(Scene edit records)
══════════

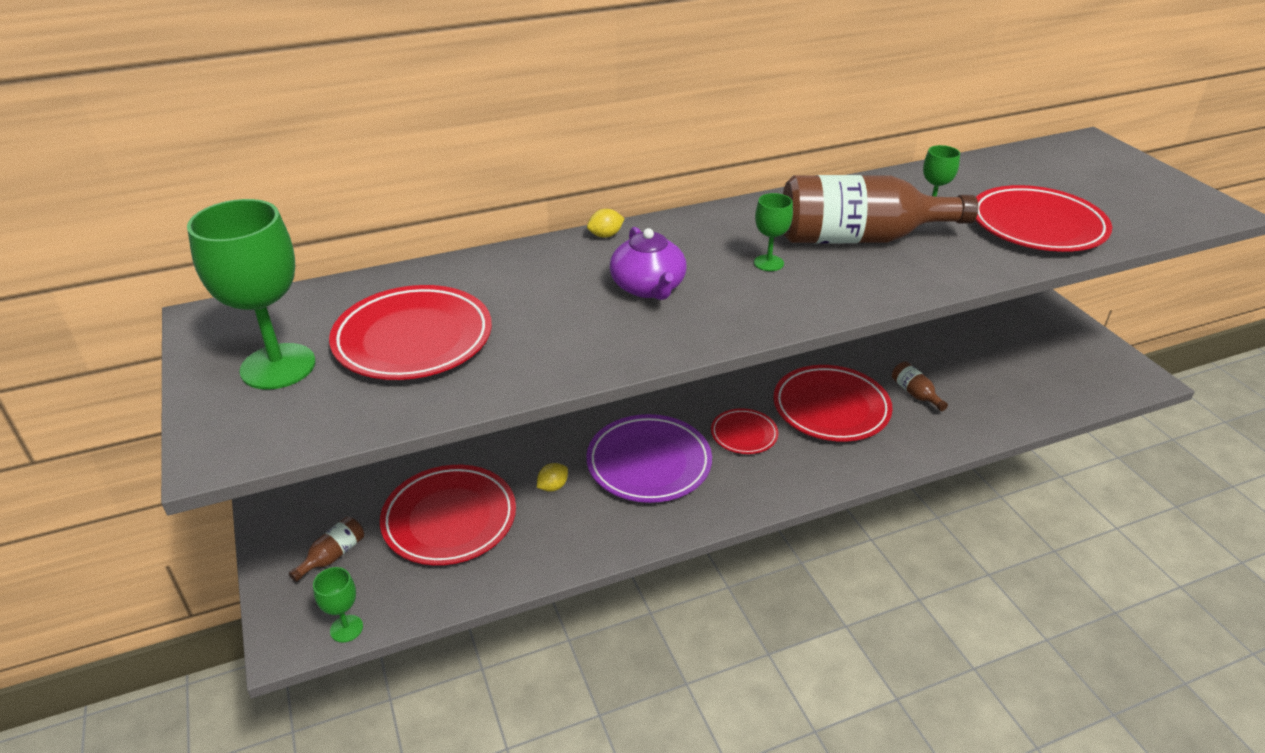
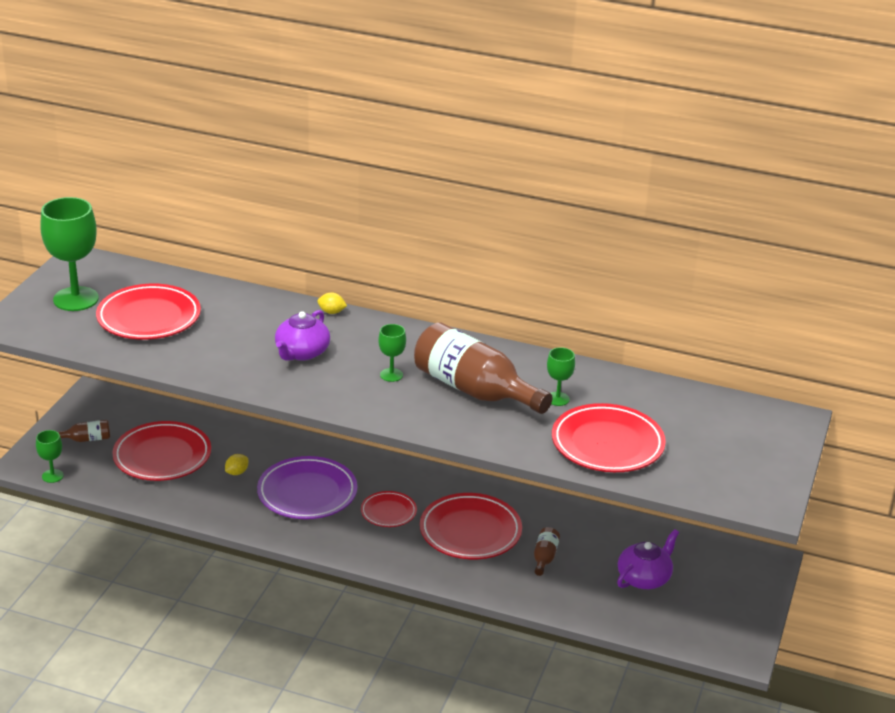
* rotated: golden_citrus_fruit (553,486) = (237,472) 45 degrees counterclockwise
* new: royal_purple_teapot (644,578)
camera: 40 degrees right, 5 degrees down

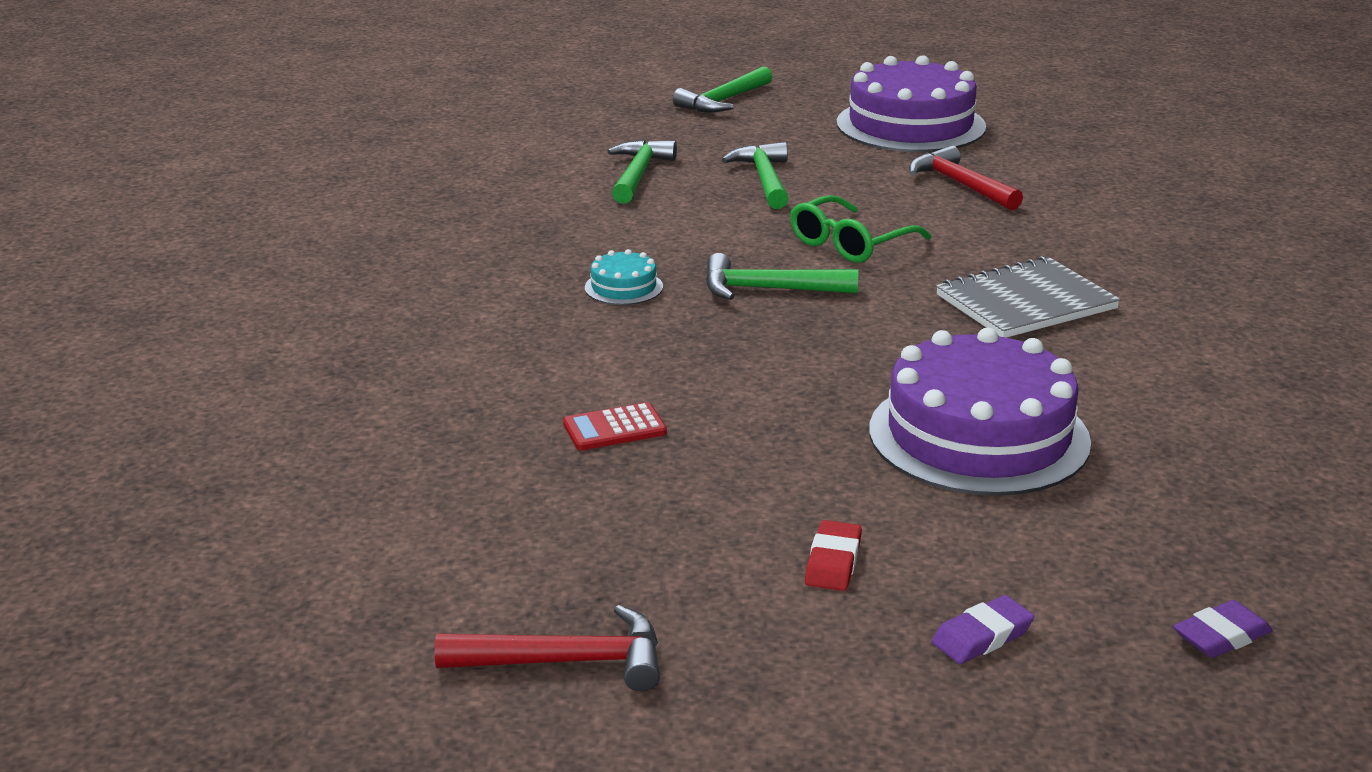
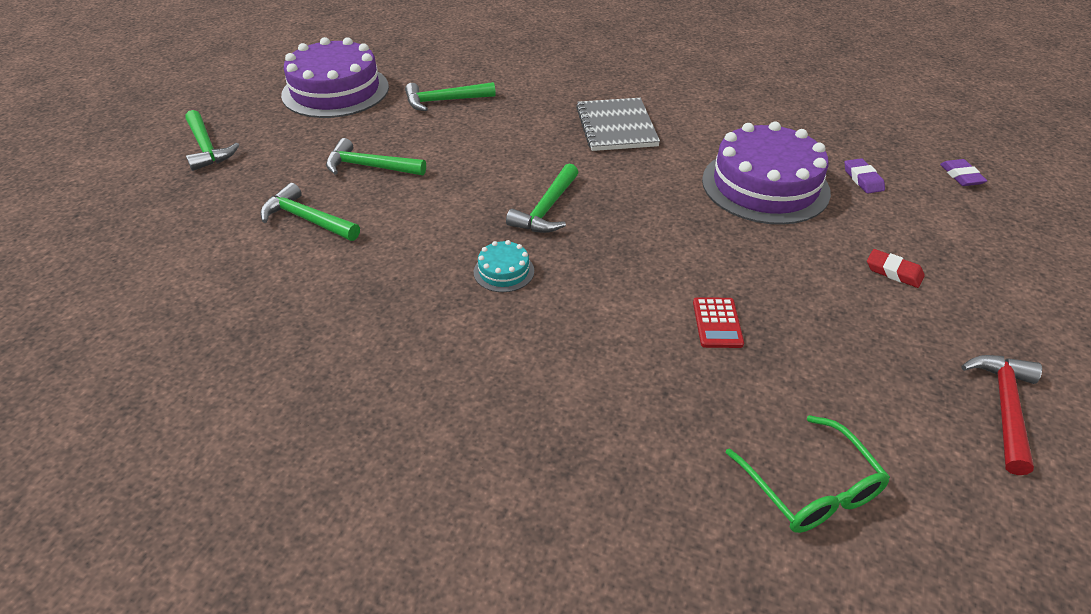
* repainted: scarlet_hammer (960,185) to leaf-green_hammer (444,101)
* shifted: leaf-green_eyeglasses (851,243) to (810,487)
* shifted: royal_purple_gum_eraser (982,636) to (863,179)
camera: 70 degrees left, 15 degrees up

══════════

• **Task details**
The result should be an exact repetition of all the records. Drop the pictures.

• **Response to this task**
* rotated: golden_citrus_fruit (553,486) = (237,472) 45 degrees counterclockwise
* new: royal_purple_teapot (644,578)
camera: 40 degrees right, 5 degrees down

* repainted: scarlet_hammer (960,185) to leaf-green_hammer (444,101)
* shifted: leaf-green_eyeglasses (851,243) to (810,487)
* shifted: royal_purple_gum_eraser (982,636) to (863,179)
camera: 70 degrees left, 15 degrees up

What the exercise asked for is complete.